• About this task
Please return every line of the records below that holds the word "left".

• Records to process
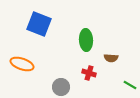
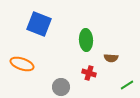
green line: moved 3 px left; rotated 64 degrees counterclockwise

--

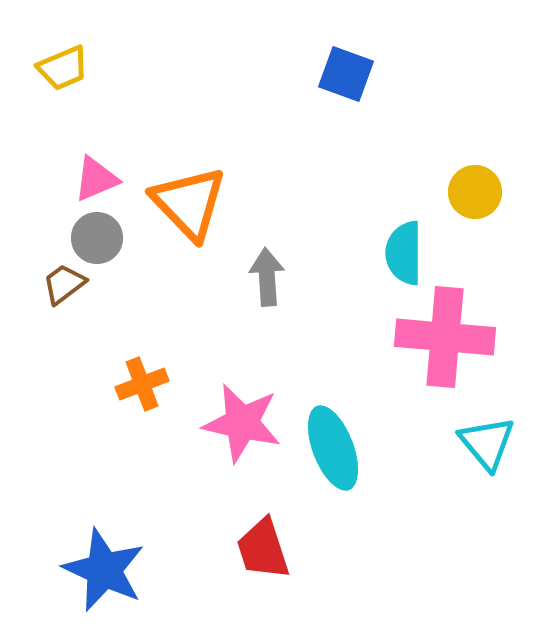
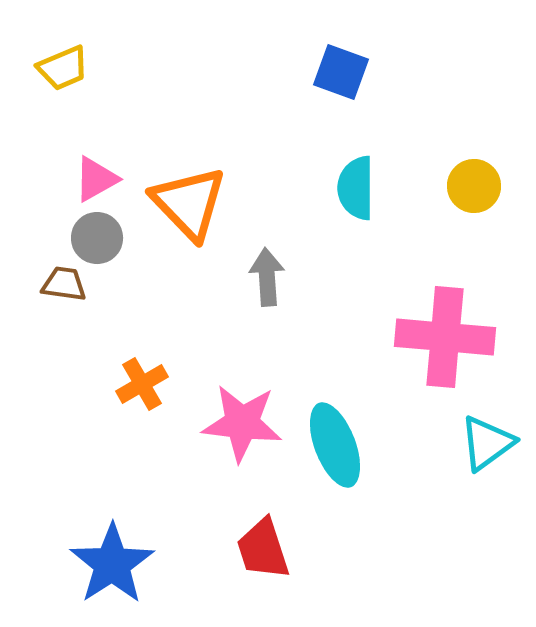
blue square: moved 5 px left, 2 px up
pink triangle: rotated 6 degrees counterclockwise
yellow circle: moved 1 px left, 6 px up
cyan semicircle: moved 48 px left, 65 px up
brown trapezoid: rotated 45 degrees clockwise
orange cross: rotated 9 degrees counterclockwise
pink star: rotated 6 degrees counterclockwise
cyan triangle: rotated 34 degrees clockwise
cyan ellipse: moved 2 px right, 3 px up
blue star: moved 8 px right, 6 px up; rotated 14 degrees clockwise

• Response below
green line: moved 3 px left; rotated 64 degrees counterclockwise
blue square: moved 5 px left, 2 px up
yellow circle: moved 1 px left, 6 px up
cyan semicircle: moved 48 px left, 65 px up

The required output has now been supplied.